WORK INSTRUCTIONS —
Would you please repeat, word for word, only the lines from the one holding "BUTTON pin VCC: 5V -> none" through the one holding "MATRIX pin CS: TX -> 15" in the material below, without the pictures?

----------------------------------------

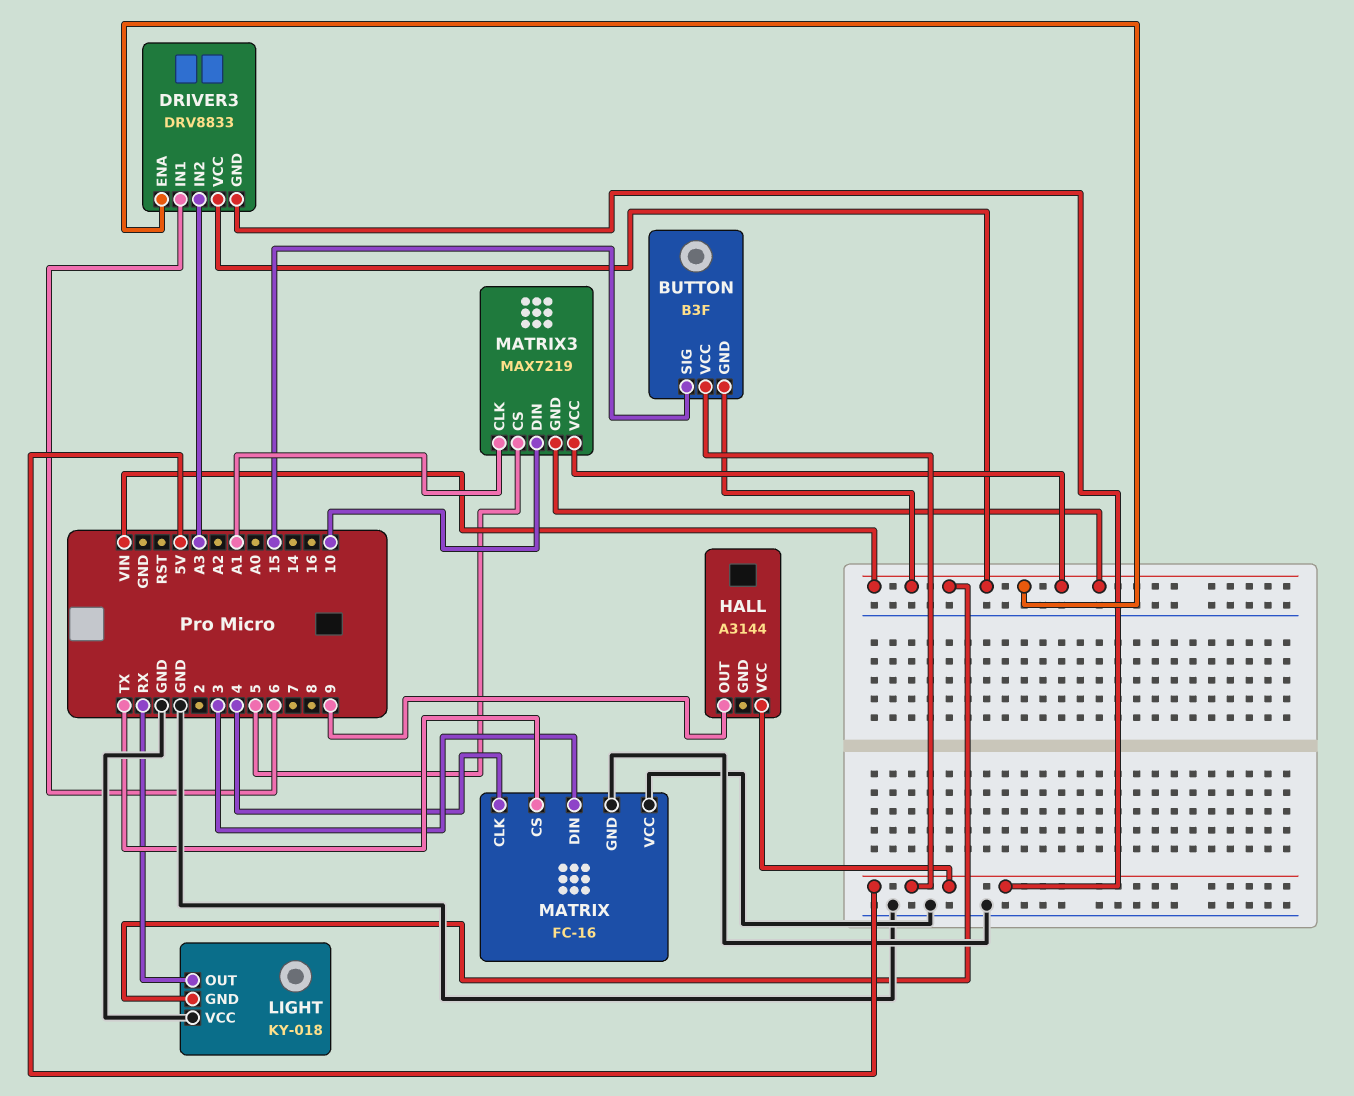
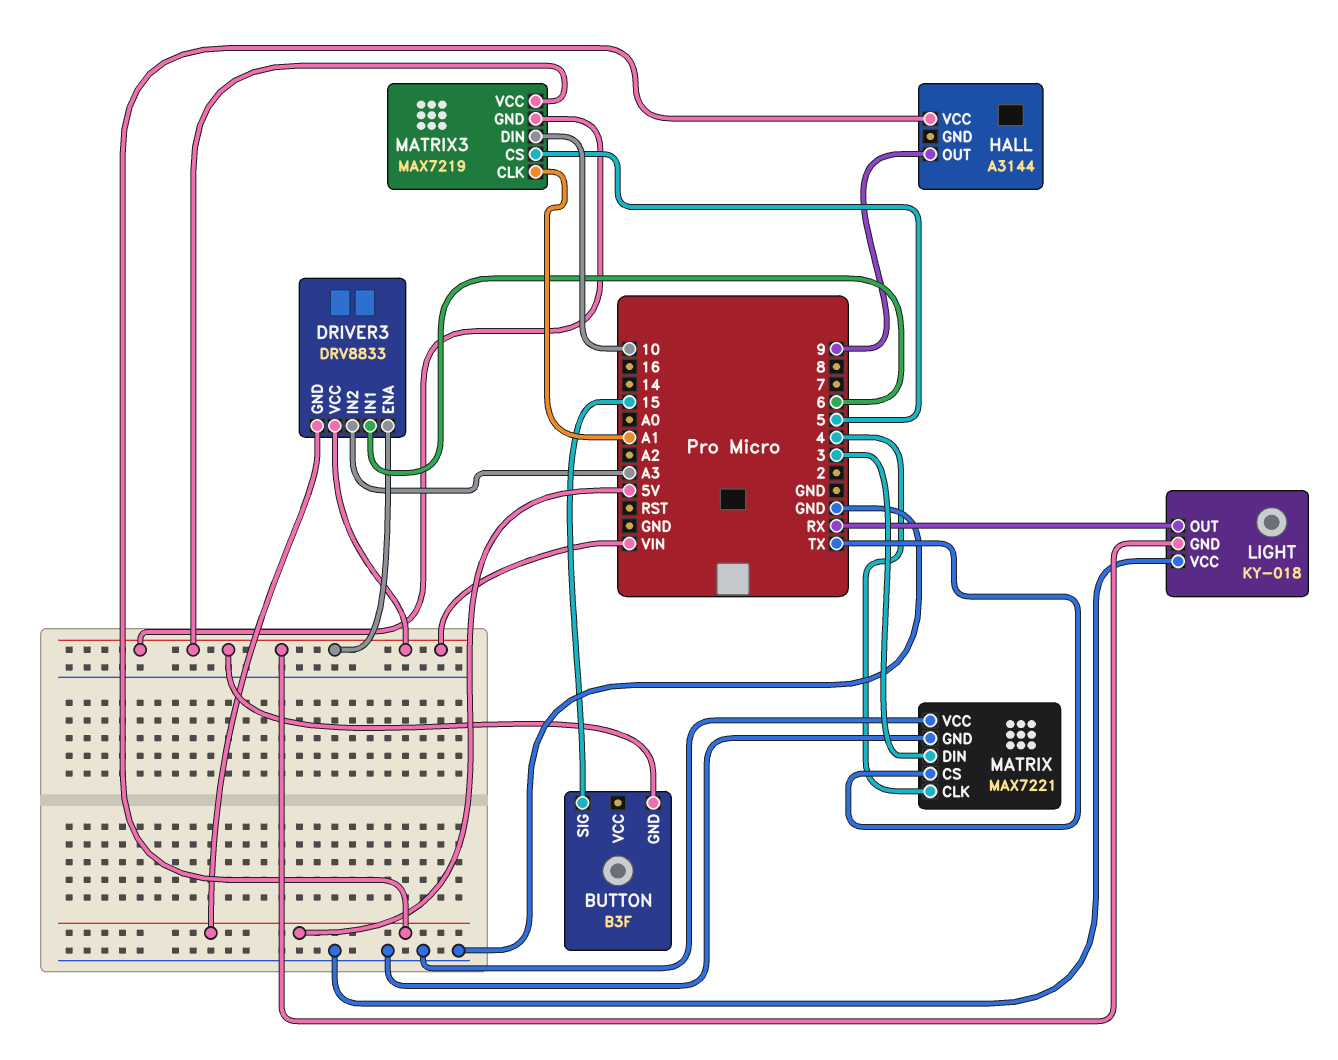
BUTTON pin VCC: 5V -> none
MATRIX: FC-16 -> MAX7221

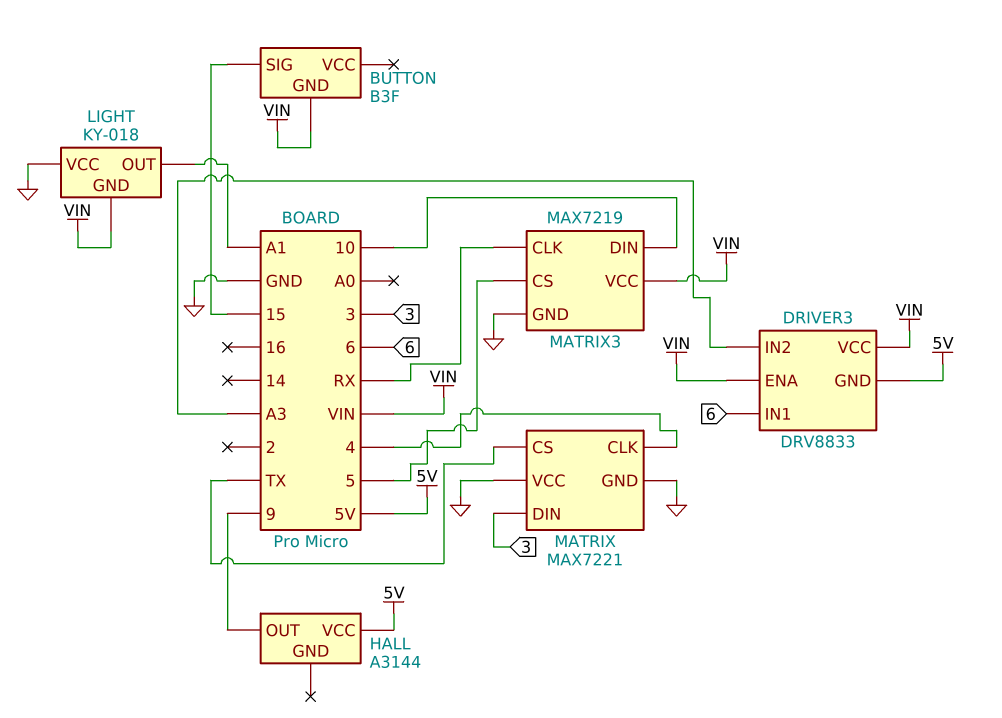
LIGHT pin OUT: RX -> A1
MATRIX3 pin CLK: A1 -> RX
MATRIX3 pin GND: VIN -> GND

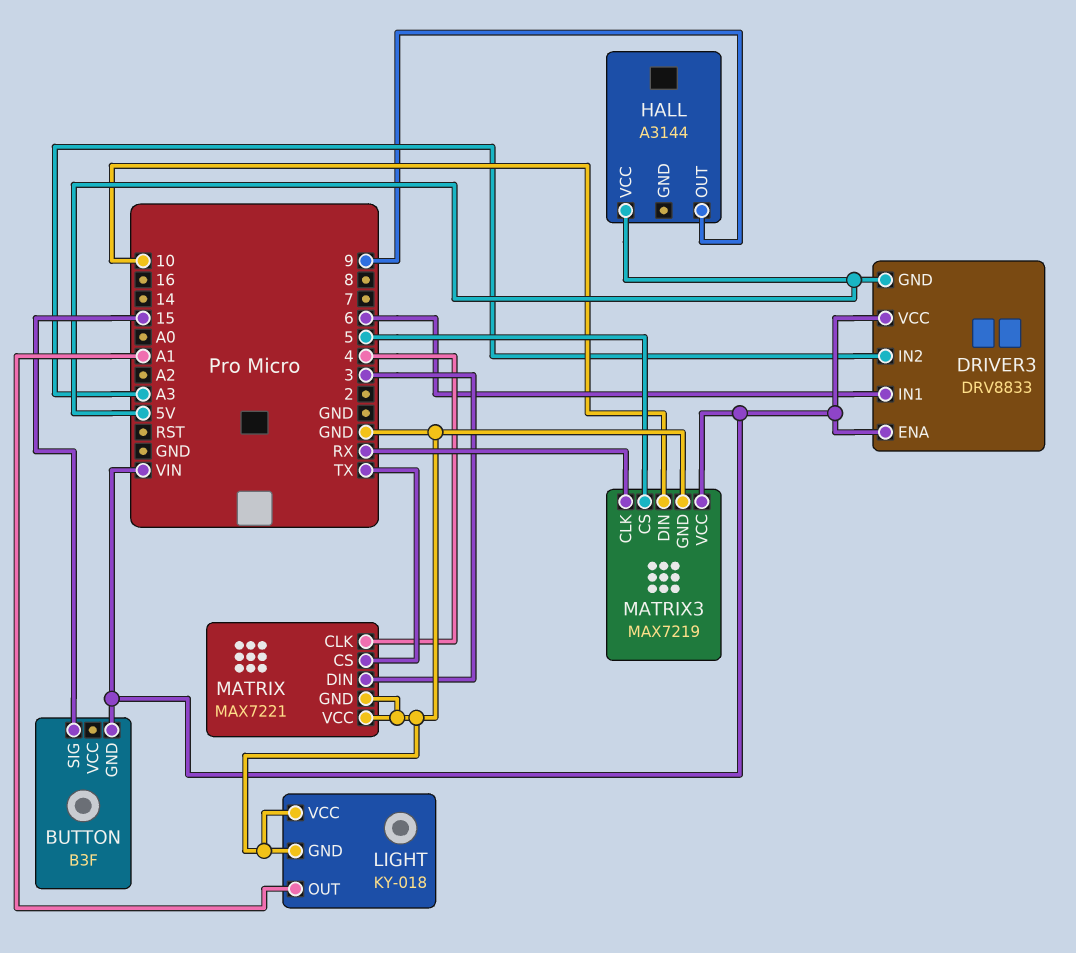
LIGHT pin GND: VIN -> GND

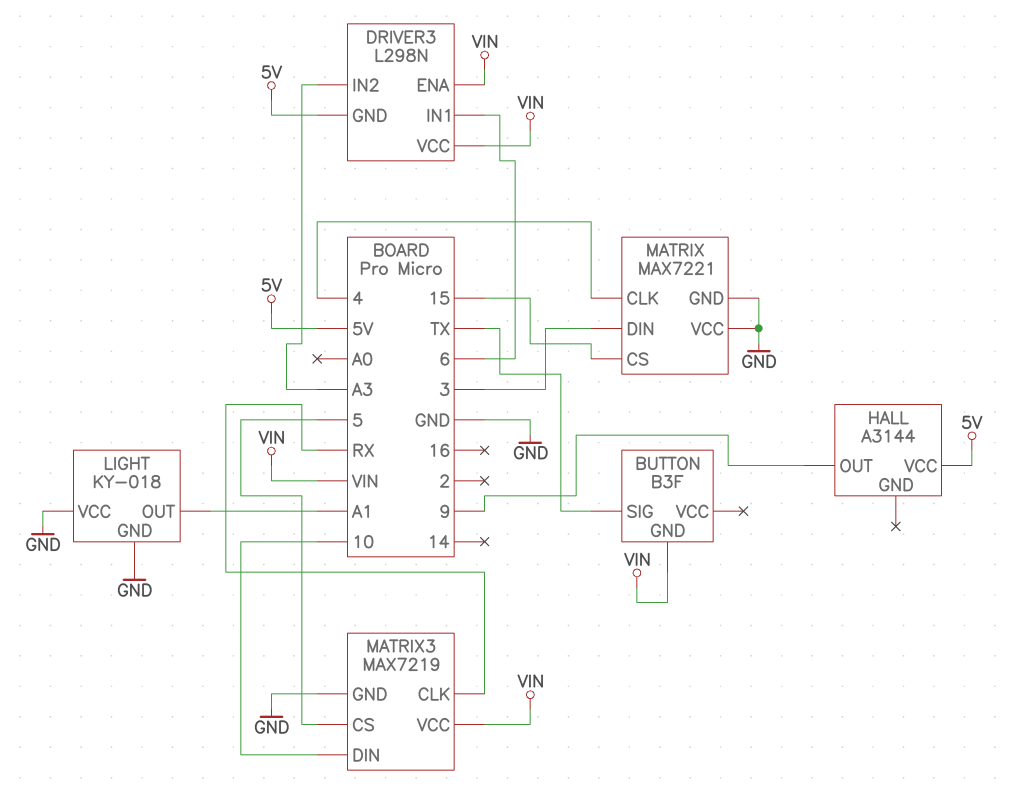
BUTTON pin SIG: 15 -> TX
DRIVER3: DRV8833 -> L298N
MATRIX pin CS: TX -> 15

----------------------------------------

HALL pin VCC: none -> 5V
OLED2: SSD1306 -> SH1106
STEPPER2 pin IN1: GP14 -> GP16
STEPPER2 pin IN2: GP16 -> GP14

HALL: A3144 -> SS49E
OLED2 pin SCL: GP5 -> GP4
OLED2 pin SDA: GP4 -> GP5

----------------------------------------

WORKED SOLUTION —
BUTTON pin VCC: 5V -> none
MATRIX: FC-16 -> MAX7221

LIGHT pin OUT: RX -> A1
MATRIX3 pin CLK: A1 -> RX
MATRIX3 pin GND: VIN -> GND

LIGHT pin GND: VIN -> GND

BUTTON pin SIG: 15 -> TX
DRIVER3: DRV8833 -> L298N
MATRIX pin CS: TX -> 15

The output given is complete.